Coordinate-based change listings

== Segment start ==

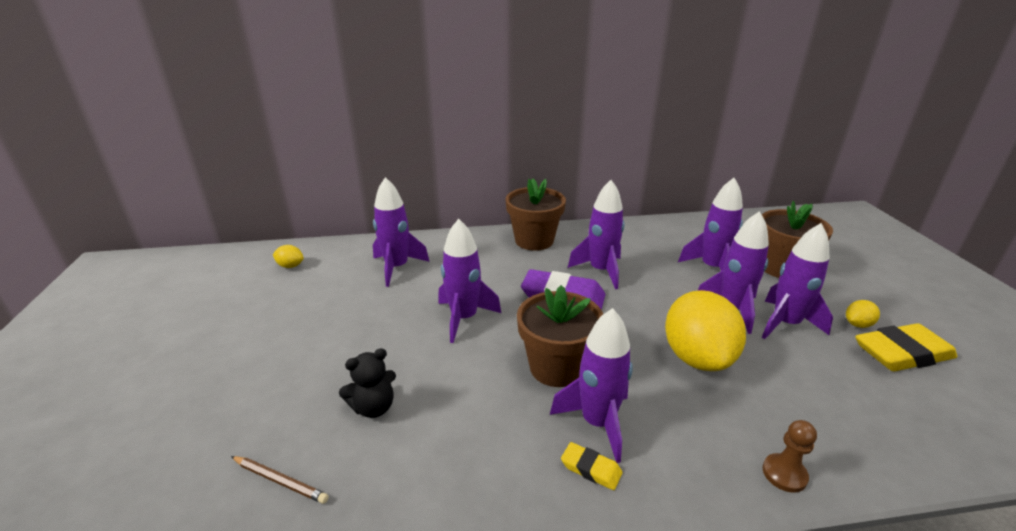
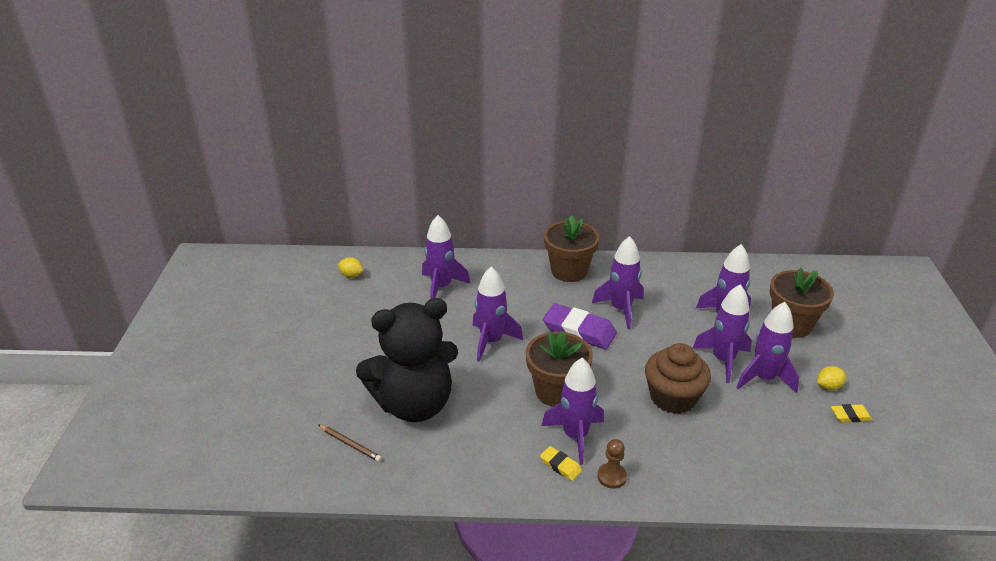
camera: 10 degrees right, 5 degrees up
black teddy bear [339,348,396,418] -> black teddy bear [356,298,458,422], size x2.45
yellow lemon [665,290,746,371] -> brown cupcake [645,343,711,414]
brown pawn [763,420,817,493] -> brown pawn moved to [597,439,627,489]
yellow eraser [855,323,957,371] -> yellow eraser [831,404,872,422], size x0.49

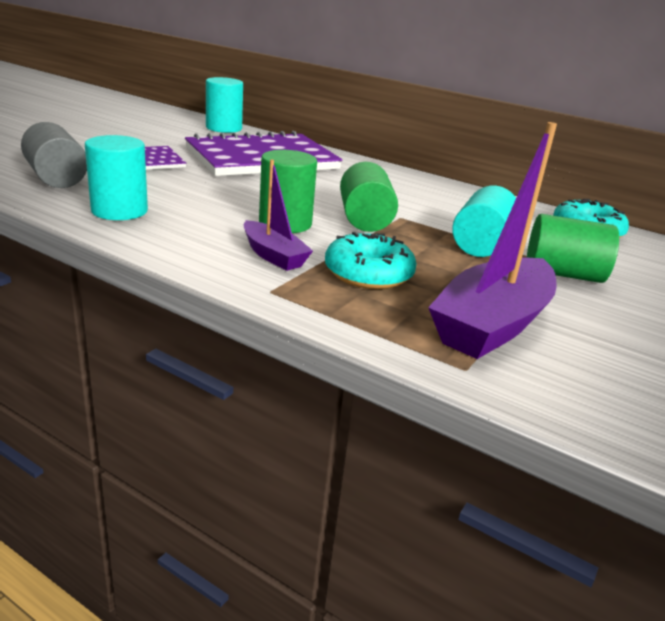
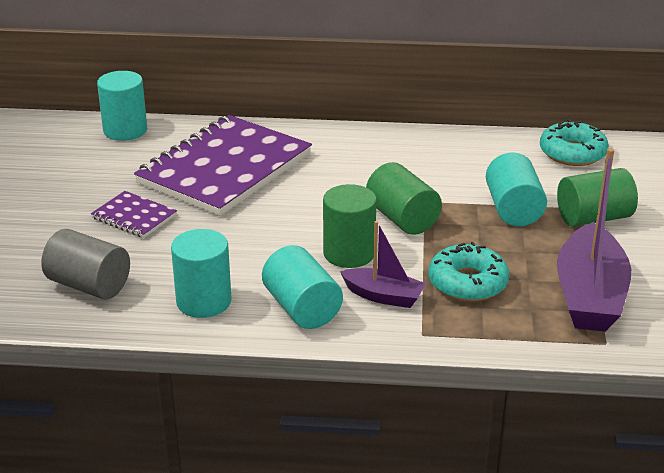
camera: 25 degrees left, 5 degrees up
none -> turquoise cylinder [262,245,343,329]

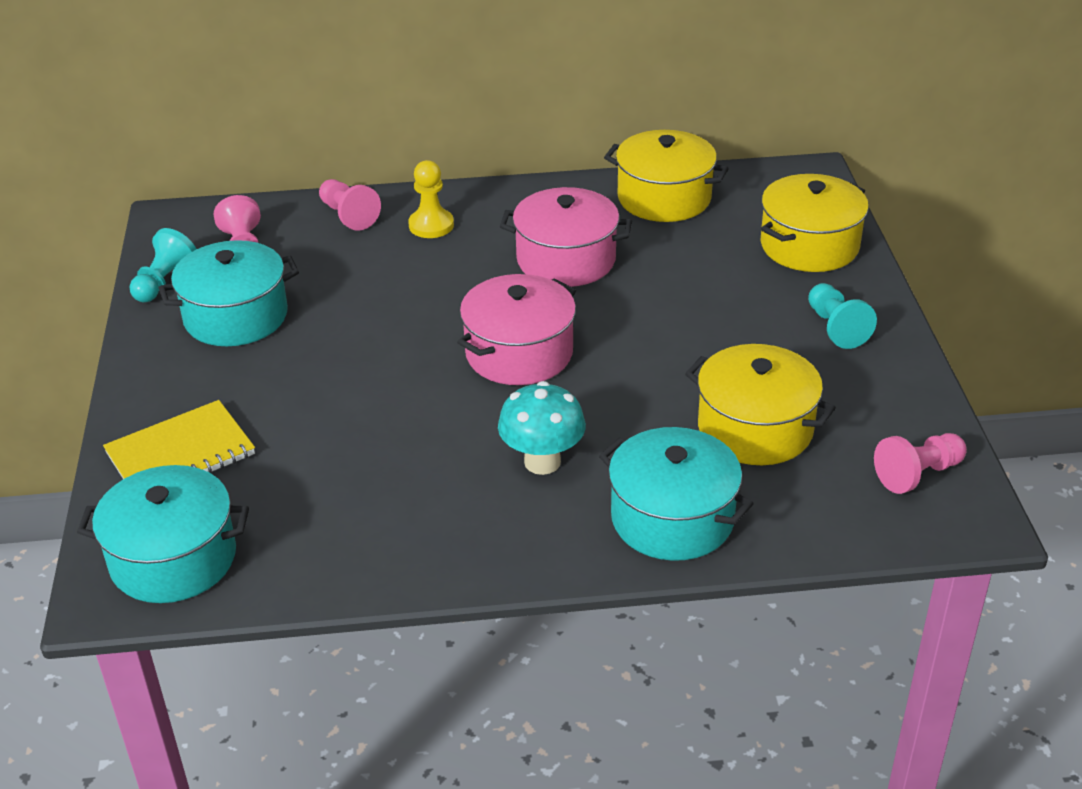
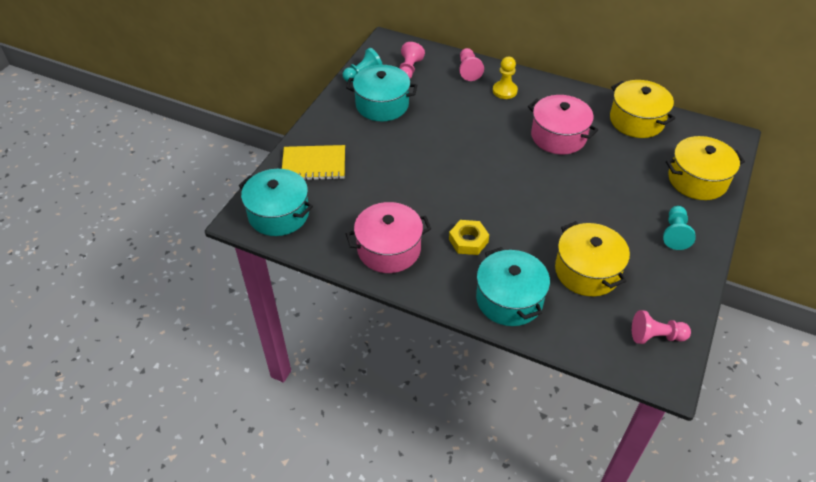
camera: 30 degrees right, 10 degrees up
pink pot [457,274,576,385] -> pink pot moved to [346,202,431,273]
turquoise mushroom [498,381,586,475] -> yellow nut [449,220,489,255]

== Segment end ==

Copy the records exactly, minus any pictures.

RESPONSE FOR THIS EXERCISE:
camera: 10 degrees right, 5 degrees up
black teddy bear [339,348,396,418] -> black teddy bear [356,298,458,422], size x2.45
yellow lemon [665,290,746,371] -> brown cupcake [645,343,711,414]
brown pawn [763,420,817,493] -> brown pawn moved to [597,439,627,489]
yellow eraser [855,323,957,371] -> yellow eraser [831,404,872,422], size x0.49

camera: 25 degrees left, 5 degrees up
none -> turquoise cylinder [262,245,343,329]

camera: 30 degrees right, 10 degrees up
pink pot [457,274,576,385] -> pink pot moved to [346,202,431,273]
turquoise mushroom [498,381,586,475] -> yellow nut [449,220,489,255]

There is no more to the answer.